TASK GOAL — Transcribe word for word the lines starting at the one containing "Identify the location of black matte dress at center. Image" and ending at the one containing "center. tap(798, 413).", both of those lines included.

RECORDS SHOWN —
··········

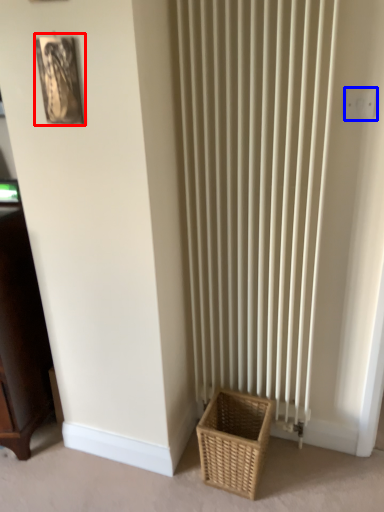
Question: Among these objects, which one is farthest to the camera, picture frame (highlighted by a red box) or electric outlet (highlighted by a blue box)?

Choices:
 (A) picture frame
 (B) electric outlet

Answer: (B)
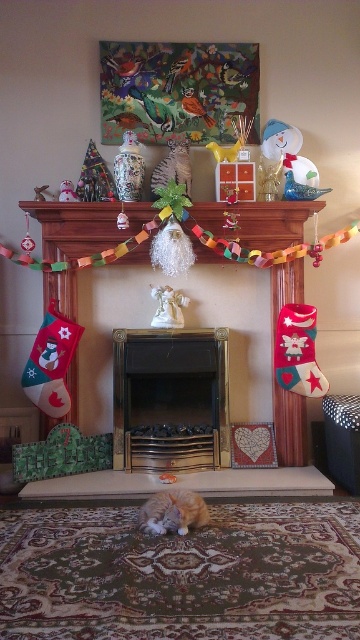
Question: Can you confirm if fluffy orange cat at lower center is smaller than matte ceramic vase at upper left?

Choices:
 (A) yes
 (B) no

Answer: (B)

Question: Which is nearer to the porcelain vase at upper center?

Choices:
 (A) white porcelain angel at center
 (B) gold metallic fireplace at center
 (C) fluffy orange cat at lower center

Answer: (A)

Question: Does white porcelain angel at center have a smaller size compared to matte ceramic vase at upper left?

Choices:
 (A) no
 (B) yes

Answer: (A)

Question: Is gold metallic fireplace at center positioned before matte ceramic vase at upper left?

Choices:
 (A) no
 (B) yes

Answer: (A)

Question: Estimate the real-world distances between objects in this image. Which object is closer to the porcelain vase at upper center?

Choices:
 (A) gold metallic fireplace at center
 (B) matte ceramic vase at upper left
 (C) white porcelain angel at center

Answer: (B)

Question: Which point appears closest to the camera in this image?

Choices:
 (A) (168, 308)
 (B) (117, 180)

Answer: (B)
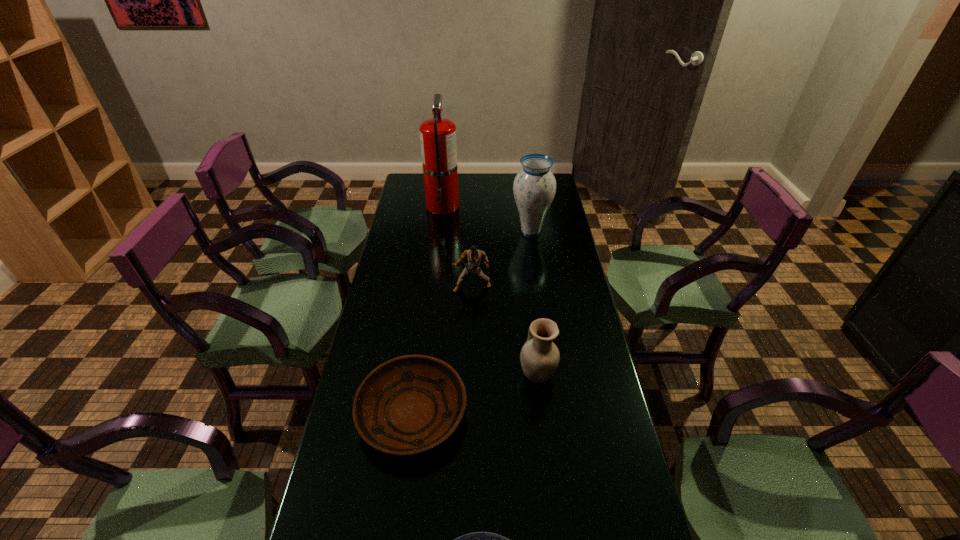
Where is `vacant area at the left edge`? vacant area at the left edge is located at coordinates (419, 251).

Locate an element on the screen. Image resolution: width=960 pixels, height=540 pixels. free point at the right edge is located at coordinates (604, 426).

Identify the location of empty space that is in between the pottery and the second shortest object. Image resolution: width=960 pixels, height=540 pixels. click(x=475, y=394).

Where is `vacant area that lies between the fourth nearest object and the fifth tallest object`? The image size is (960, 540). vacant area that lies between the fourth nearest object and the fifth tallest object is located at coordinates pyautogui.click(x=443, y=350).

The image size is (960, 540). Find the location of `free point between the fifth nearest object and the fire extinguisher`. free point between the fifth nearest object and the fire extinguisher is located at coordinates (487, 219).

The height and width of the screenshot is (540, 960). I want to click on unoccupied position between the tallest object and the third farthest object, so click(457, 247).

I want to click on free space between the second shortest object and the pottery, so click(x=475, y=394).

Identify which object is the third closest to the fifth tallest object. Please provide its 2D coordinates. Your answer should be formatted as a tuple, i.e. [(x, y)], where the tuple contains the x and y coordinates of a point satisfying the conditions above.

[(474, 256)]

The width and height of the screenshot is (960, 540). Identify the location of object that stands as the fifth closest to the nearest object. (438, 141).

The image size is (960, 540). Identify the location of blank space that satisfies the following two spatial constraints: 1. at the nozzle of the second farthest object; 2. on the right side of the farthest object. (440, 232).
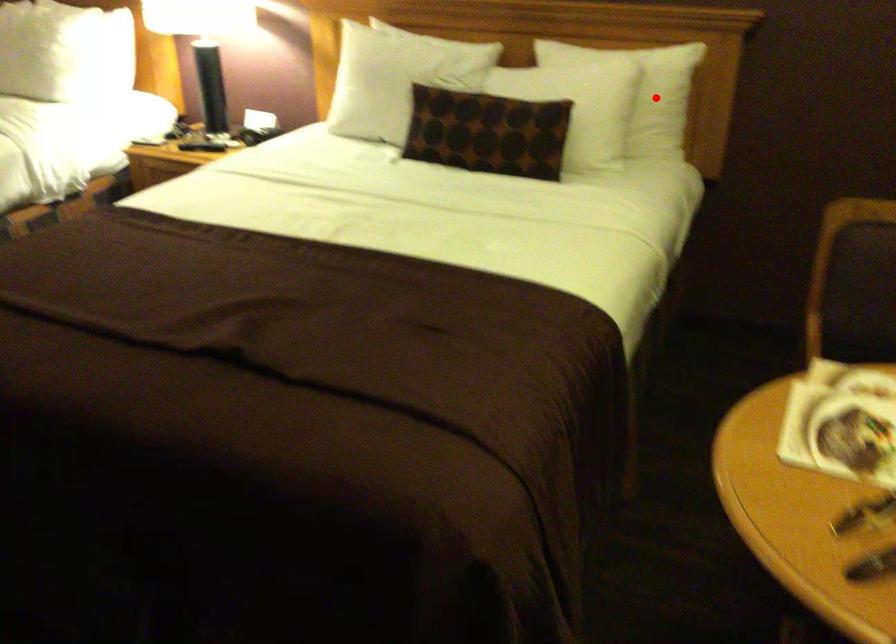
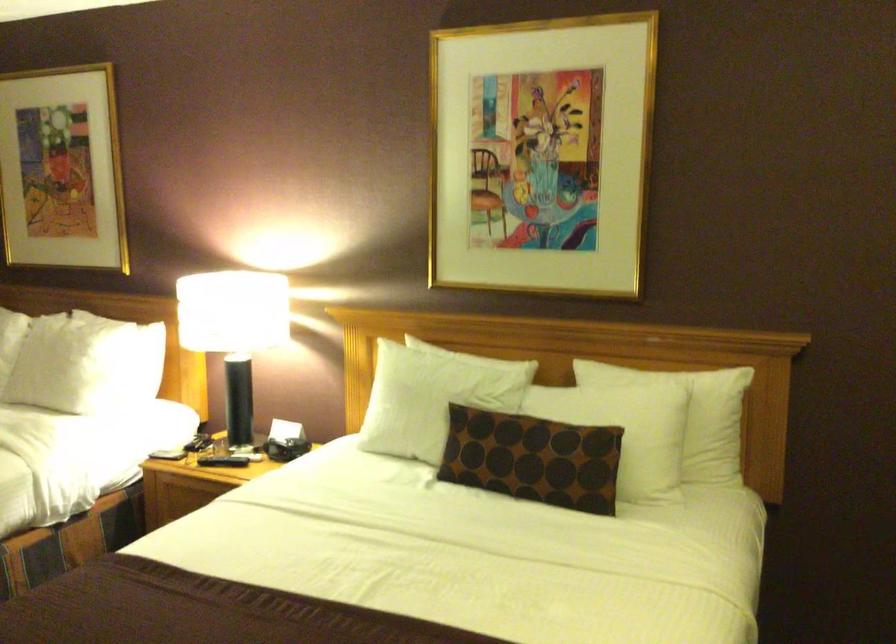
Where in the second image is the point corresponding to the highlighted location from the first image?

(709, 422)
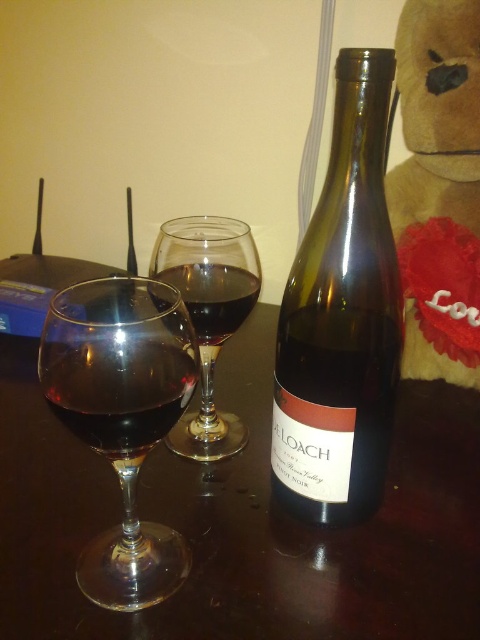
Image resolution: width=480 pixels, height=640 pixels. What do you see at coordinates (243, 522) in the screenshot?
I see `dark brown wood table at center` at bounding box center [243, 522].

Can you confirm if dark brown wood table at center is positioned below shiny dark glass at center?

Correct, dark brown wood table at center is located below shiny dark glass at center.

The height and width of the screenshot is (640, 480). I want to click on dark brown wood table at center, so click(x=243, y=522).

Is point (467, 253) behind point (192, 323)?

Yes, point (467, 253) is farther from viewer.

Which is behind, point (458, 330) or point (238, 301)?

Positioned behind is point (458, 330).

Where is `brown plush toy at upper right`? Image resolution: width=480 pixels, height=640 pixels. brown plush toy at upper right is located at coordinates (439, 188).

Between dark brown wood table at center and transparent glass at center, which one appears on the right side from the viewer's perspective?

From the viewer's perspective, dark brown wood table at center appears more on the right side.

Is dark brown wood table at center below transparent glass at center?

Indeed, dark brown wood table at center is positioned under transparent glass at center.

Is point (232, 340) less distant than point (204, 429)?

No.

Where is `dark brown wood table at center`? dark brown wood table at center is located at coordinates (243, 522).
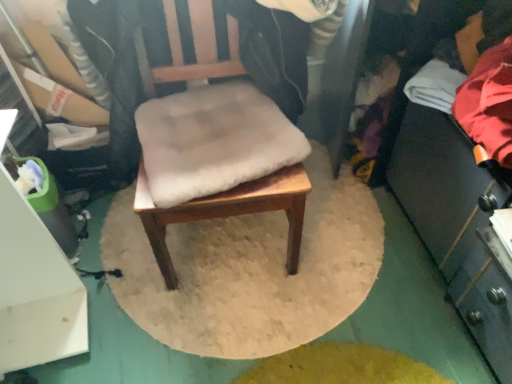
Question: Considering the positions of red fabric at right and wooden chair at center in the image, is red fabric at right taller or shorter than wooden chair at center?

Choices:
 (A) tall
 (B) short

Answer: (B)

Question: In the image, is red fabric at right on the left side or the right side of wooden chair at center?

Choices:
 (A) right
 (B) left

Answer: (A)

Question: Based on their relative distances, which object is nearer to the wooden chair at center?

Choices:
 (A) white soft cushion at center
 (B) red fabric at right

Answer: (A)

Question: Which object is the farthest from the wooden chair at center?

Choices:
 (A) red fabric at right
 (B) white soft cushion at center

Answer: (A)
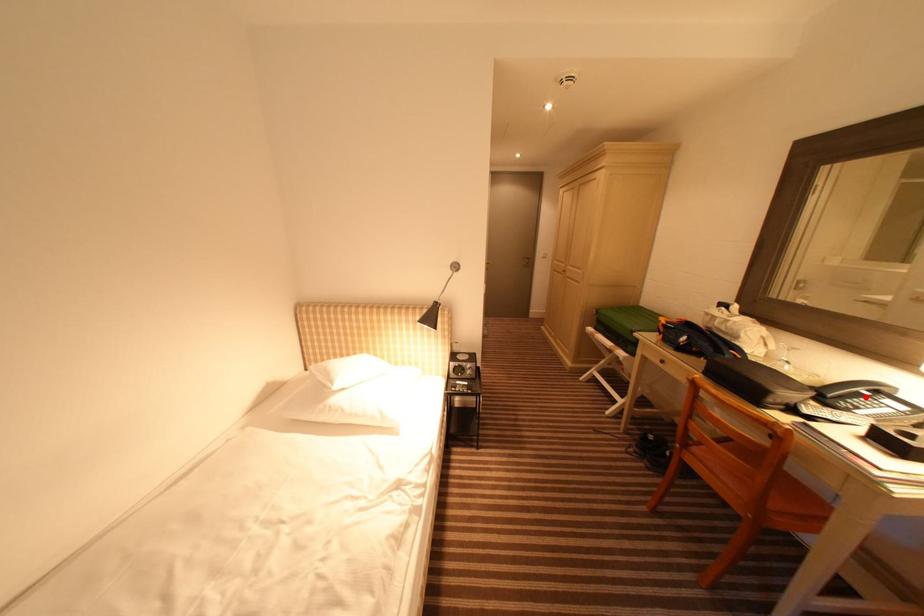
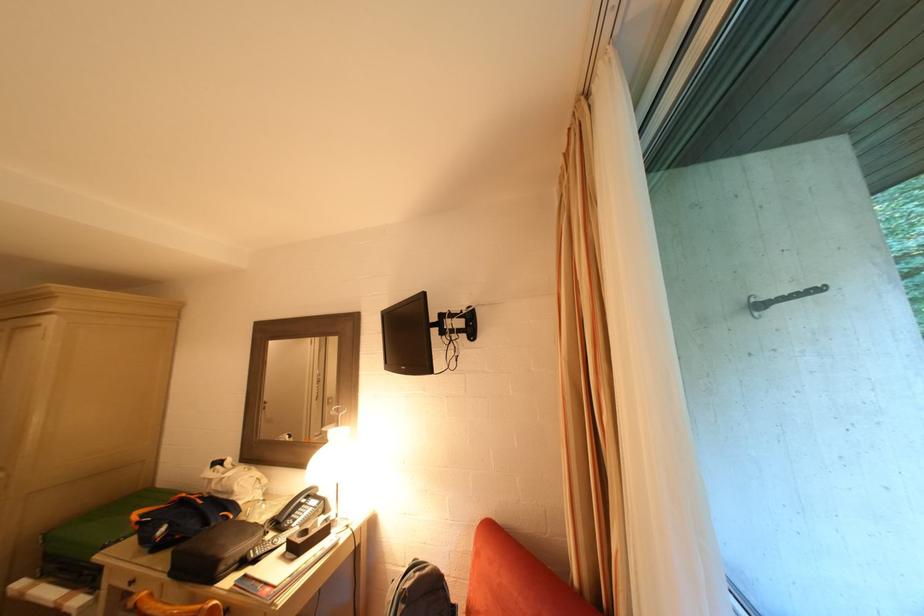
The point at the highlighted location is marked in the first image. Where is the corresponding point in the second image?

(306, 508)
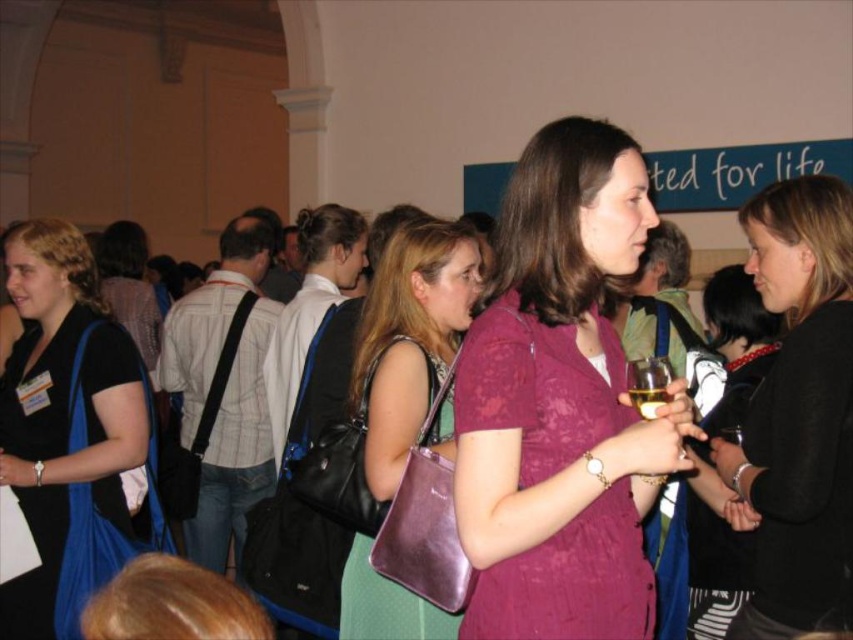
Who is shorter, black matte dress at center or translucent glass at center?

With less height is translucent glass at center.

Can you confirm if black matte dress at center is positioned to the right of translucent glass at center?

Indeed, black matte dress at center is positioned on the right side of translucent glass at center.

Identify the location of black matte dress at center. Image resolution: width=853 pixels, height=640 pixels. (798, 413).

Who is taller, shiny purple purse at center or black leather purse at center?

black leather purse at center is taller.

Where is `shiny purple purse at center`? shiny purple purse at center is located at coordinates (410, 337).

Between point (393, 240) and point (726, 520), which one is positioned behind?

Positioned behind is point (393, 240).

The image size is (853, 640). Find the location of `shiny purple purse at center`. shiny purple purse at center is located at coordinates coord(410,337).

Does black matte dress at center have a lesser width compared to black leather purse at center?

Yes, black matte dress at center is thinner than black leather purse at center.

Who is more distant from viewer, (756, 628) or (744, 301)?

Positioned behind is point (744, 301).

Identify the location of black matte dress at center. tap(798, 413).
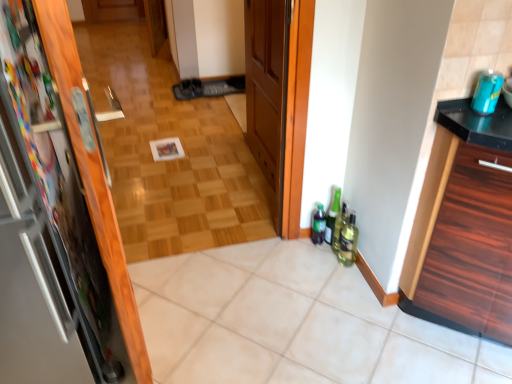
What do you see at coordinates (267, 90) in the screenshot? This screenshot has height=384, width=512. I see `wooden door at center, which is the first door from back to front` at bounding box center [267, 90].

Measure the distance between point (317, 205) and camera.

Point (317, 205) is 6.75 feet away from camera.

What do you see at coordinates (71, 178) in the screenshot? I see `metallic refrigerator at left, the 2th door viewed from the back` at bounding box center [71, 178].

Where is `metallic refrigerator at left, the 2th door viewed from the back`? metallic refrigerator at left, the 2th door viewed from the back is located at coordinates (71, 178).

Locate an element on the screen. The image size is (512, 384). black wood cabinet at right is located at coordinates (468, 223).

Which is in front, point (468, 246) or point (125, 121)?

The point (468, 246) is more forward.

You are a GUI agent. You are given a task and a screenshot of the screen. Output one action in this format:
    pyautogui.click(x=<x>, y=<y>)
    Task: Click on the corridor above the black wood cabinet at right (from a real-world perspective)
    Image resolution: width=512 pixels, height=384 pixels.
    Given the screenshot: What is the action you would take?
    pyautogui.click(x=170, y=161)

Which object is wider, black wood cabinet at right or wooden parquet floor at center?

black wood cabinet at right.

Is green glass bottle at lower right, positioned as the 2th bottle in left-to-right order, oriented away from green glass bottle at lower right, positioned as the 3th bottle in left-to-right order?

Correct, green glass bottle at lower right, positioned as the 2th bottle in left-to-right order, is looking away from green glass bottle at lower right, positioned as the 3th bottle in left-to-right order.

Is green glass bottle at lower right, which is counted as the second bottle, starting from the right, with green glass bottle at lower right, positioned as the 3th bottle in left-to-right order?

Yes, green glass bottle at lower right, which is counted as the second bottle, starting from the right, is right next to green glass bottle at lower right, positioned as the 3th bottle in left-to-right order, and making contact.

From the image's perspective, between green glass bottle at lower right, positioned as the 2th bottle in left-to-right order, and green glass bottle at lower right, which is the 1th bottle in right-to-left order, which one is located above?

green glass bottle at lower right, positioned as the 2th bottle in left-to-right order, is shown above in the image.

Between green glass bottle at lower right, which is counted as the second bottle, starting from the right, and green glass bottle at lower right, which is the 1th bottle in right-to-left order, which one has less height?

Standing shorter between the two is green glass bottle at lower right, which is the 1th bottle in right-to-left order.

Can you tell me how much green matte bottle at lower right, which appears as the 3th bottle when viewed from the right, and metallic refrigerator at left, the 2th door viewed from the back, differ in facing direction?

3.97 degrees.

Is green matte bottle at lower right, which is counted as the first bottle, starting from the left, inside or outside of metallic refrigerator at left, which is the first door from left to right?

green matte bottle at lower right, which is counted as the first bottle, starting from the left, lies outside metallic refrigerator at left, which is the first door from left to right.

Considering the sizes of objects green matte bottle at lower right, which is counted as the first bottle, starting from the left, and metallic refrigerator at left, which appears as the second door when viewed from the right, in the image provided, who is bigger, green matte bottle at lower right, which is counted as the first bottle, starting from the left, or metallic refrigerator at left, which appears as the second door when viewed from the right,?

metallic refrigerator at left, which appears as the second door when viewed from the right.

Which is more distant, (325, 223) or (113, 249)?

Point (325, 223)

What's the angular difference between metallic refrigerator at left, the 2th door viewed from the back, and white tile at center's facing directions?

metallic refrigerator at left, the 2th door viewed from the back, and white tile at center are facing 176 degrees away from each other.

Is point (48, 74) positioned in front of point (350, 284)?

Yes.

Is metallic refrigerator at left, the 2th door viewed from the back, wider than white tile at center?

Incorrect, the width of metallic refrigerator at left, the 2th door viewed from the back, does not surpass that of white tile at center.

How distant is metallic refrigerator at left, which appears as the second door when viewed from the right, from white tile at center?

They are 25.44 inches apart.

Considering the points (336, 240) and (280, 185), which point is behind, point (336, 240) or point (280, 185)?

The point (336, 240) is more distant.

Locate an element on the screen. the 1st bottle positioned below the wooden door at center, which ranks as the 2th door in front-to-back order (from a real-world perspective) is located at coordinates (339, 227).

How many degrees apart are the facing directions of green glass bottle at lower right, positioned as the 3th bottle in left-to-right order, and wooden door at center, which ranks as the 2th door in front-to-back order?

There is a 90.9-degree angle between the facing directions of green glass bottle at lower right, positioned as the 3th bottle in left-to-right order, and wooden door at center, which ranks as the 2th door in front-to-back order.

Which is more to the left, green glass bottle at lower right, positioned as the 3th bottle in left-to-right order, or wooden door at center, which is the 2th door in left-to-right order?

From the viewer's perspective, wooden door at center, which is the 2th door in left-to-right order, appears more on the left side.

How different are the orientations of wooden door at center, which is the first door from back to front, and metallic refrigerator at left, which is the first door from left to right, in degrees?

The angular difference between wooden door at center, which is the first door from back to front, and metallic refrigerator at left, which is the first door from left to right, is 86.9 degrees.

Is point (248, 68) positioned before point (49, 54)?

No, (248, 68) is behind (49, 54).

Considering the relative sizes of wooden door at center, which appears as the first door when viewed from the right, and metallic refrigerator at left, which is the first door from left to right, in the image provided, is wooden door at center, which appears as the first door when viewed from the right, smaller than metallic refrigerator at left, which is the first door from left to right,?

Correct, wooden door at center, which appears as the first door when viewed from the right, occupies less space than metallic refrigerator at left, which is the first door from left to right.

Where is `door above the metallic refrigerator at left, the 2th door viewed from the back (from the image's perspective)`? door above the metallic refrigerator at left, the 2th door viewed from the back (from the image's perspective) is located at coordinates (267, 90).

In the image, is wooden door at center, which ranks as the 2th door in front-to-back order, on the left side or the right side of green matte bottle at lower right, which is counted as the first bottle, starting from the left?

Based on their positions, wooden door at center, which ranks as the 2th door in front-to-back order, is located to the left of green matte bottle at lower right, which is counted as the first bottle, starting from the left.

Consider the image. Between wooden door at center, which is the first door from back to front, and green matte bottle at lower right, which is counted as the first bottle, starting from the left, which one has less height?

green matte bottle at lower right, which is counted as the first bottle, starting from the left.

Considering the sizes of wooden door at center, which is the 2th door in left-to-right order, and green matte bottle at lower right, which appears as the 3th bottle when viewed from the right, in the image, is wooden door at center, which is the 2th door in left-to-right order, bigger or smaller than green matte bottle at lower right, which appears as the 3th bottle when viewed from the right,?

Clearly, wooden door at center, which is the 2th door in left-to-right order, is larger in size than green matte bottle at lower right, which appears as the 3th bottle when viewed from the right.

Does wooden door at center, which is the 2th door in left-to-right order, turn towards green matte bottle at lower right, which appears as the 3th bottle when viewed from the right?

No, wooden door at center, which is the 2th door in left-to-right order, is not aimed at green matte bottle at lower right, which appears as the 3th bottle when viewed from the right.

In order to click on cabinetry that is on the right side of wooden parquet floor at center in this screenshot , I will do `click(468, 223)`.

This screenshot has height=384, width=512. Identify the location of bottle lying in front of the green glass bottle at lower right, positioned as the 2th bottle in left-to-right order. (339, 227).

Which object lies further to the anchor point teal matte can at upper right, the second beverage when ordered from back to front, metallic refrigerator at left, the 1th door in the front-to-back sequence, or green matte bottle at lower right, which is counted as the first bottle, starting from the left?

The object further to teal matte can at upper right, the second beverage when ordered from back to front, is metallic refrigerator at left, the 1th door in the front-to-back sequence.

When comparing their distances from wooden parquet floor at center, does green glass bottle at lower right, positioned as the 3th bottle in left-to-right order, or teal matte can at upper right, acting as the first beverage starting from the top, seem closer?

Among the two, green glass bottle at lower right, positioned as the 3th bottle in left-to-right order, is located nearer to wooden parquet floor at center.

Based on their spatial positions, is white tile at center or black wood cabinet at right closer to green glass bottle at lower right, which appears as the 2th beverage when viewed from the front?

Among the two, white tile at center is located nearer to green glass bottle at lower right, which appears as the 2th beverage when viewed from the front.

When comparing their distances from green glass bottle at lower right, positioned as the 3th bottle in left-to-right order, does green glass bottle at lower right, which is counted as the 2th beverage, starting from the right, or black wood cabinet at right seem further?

··········

THE RESULT —
Identify the location of black matte dress at center. Image resolution: width=853 pixels, height=640 pixels. (798, 413).

Who is taller, shiny purple purse at center or black leather purse at center?

black leather purse at center is taller.

Where is `shiny purple purse at center`? shiny purple purse at center is located at coordinates (410, 337).

Between point (393, 240) and point (726, 520), which one is positioned behind?

Positioned behind is point (393, 240).

The image size is (853, 640). Find the location of `shiny purple purse at center`. shiny purple purse at center is located at coordinates coord(410,337).

Does black matte dress at center have a lesser width compared to black leather purse at center?

Yes, black matte dress at center is thinner than black leather purse at center.

Who is more distant from viewer, (756, 628) or (744, 301)?

Positioned behind is point (744, 301).

Identify the location of black matte dress at center. tap(798, 413).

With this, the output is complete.